> [WHAT IS BEING ASKED]:
The entries below are to be written out exactly, with no images included.

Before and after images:
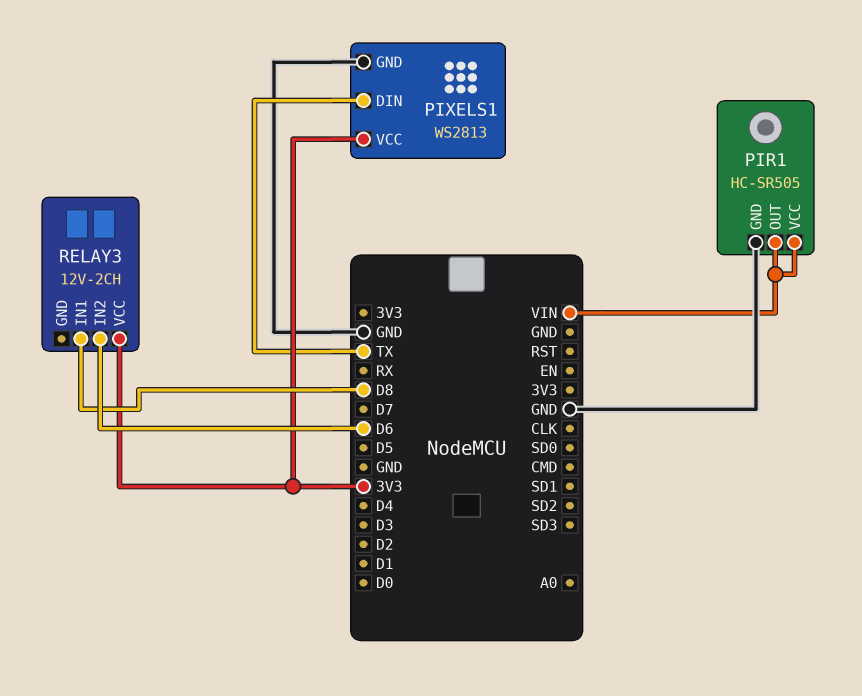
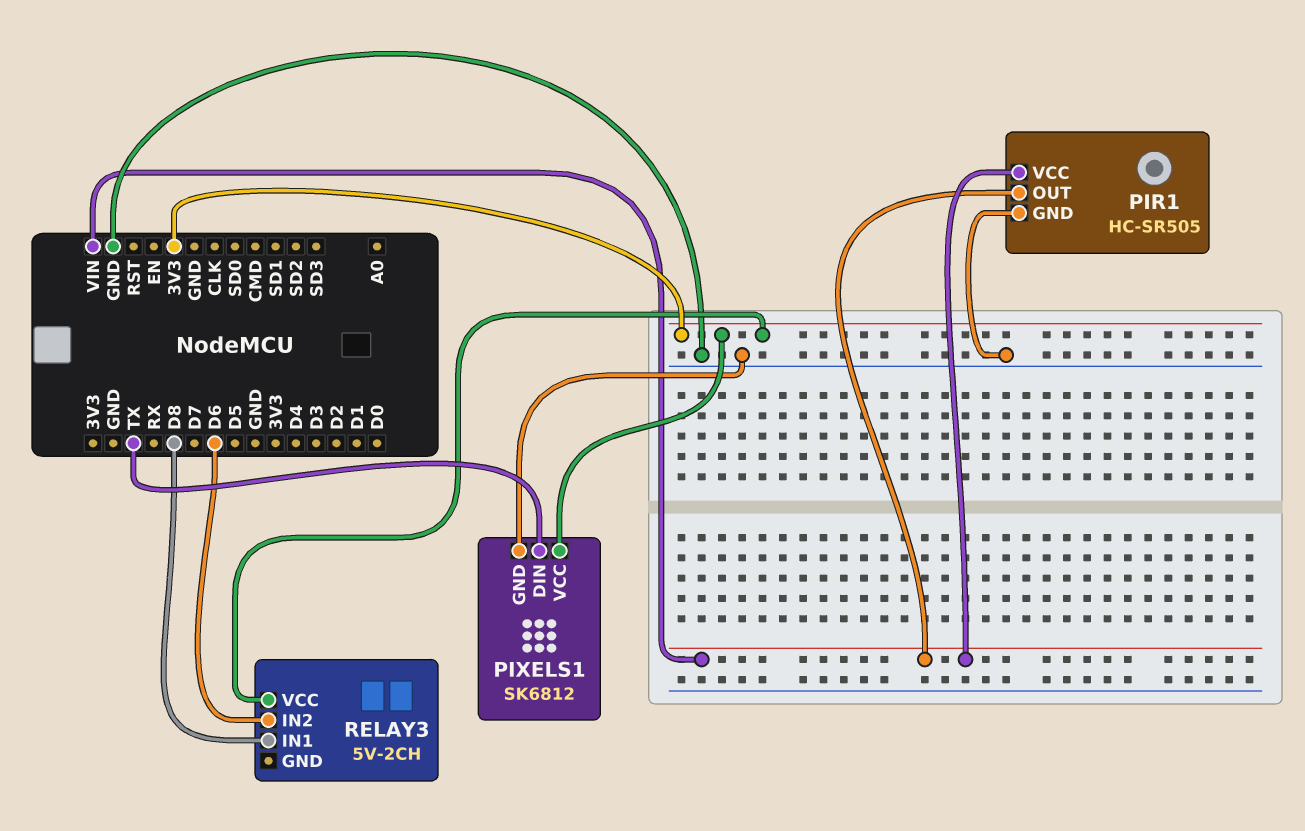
PIXELS1: WS2813 -> SK6812
RELAY3: 12V-2CH -> 5V-2CH

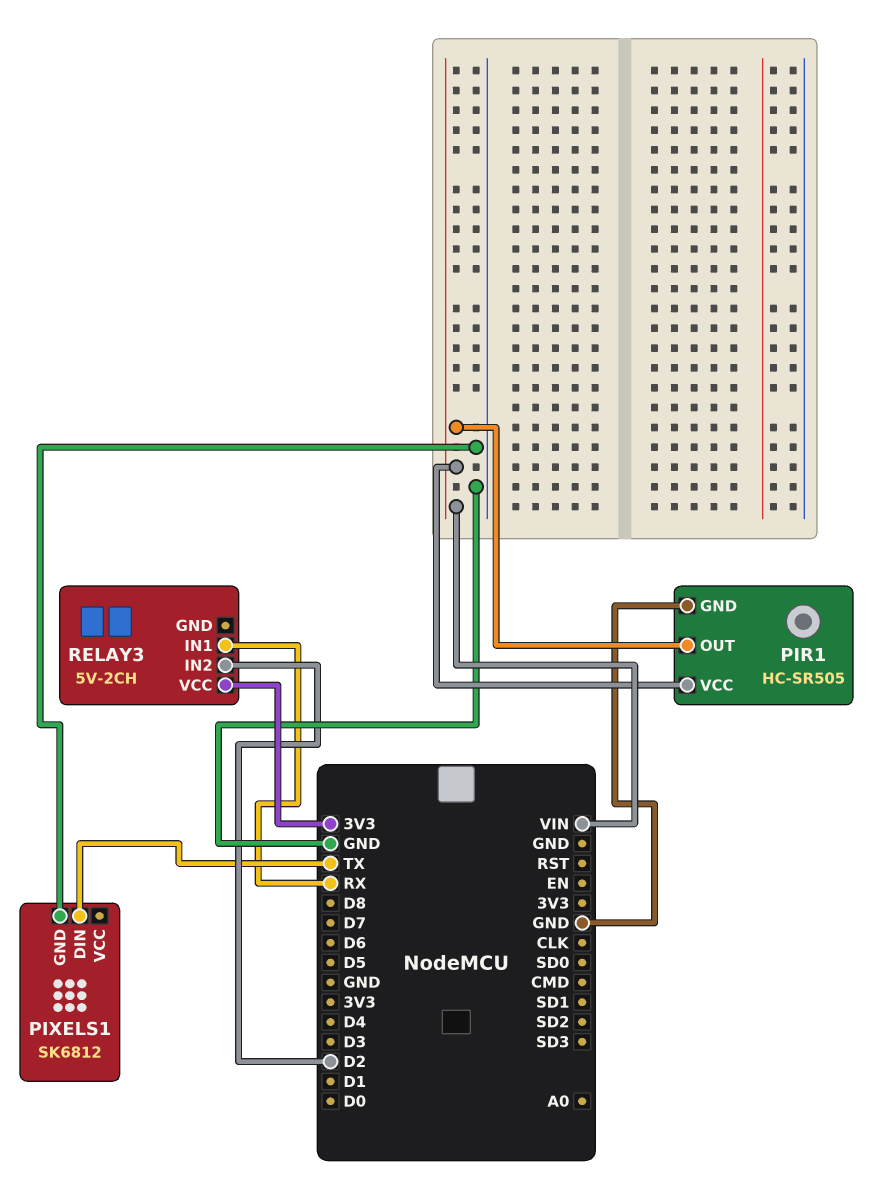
PIXELS1 pin VCC: 3V3 -> none
RELAY3 pin IN1: D8 -> RX
RELAY3 pin IN2: D6 -> D2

> [ANSWER SECTION]:
PIXELS1: WS2813 -> SK6812
RELAY3: 12V-2CH -> 5V-2CH

PIXELS1 pin VCC: 3V3 -> none
RELAY3 pin IN1: D8 -> RX
RELAY3 pin IN2: D6 -> D2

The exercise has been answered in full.